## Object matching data

+++++

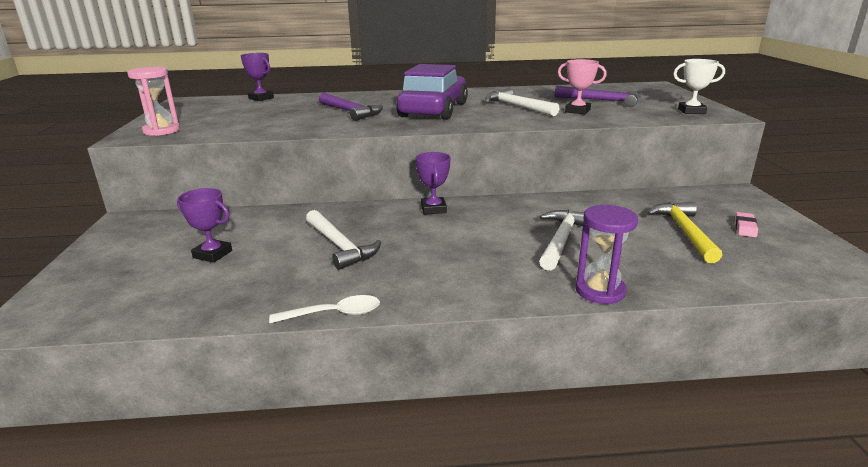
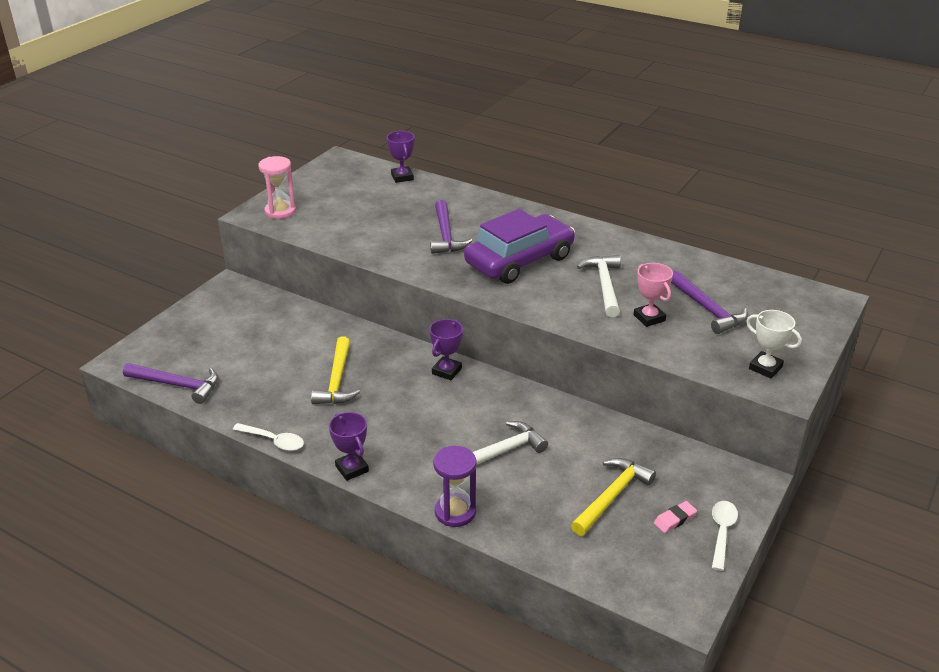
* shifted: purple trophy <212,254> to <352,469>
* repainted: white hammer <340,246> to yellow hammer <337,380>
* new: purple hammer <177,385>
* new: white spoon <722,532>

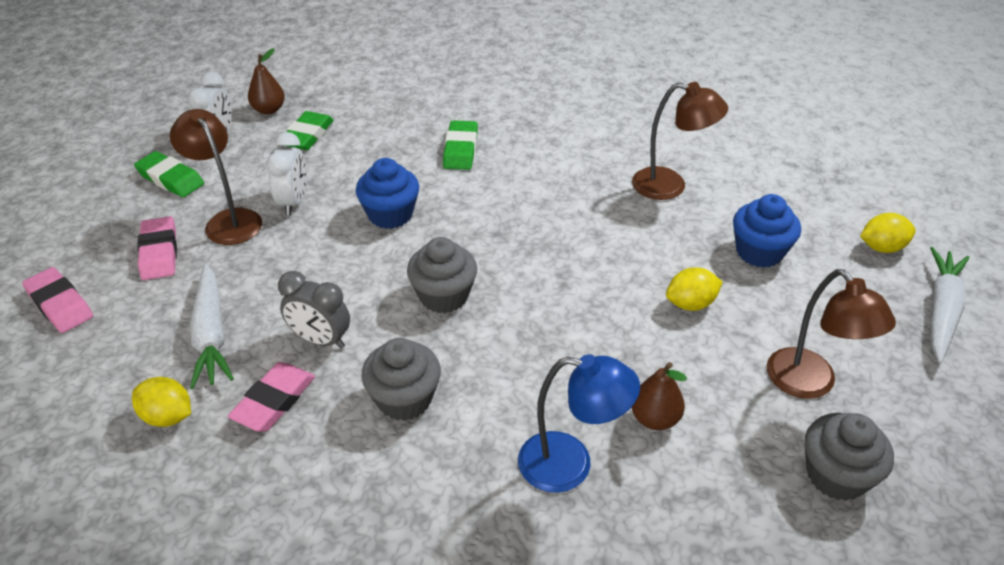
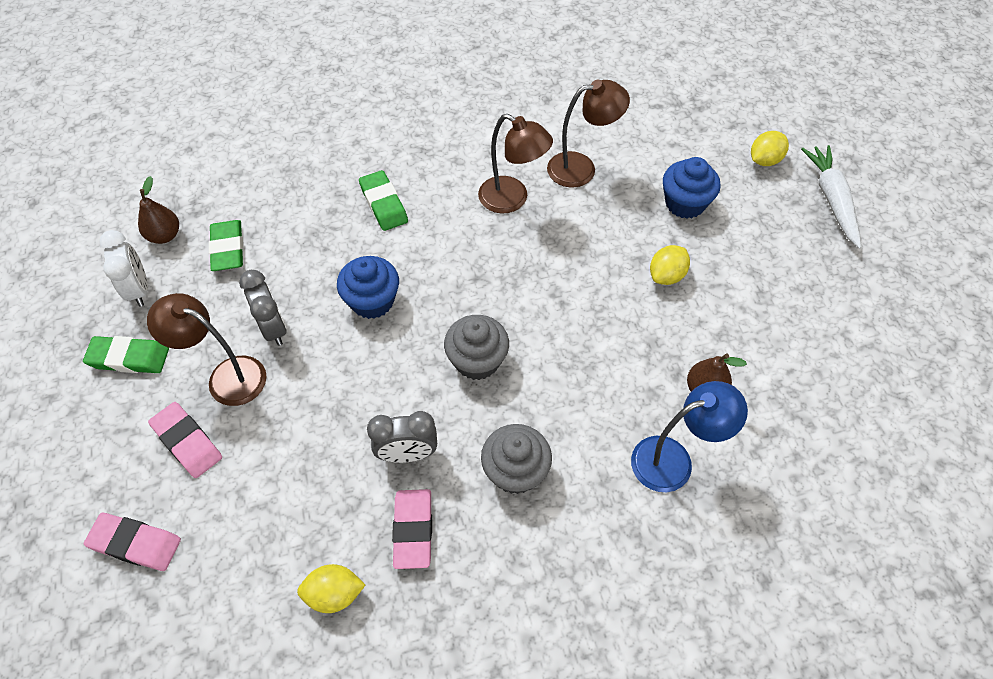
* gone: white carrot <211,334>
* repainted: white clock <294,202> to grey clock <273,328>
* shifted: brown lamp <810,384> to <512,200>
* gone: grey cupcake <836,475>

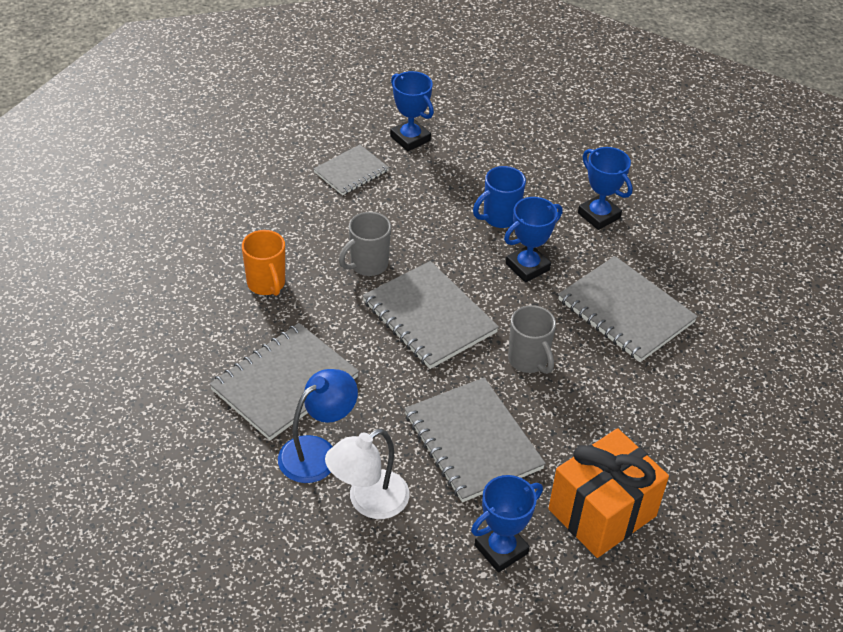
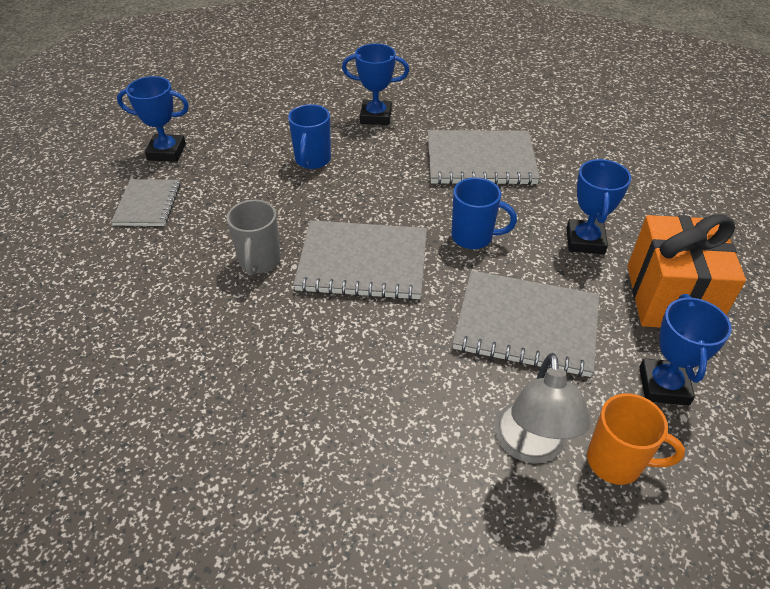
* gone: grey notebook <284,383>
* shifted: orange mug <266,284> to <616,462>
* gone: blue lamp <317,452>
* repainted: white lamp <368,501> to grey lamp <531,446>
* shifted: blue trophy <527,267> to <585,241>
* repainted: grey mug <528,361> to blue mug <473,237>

+++++

## TASK INSTRUCTIONS
Every entry, exactly as written: transcribe it, passing over any pictures.

## RESULT
* shifted: purple trophy <212,254> to <352,469>
* repainted: white hammer <340,246> to yellow hammer <337,380>
* new: purple hammer <177,385>
* new: white spoon <722,532>

* gone: white carrot <211,334>
* repainted: white clock <294,202> to grey clock <273,328>
* shifted: brown lamp <810,384> to <512,200>
* gone: grey cupcake <836,475>

* gone: grey notebook <284,383>
* shifted: orange mug <266,284> to <616,462>
* gone: blue lamp <317,452>
* repainted: white lamp <368,501> to grey lamp <531,446>
* shifted: blue trophy <527,267> to <585,241>
* repainted: grey mug <528,361> to blue mug <473,237>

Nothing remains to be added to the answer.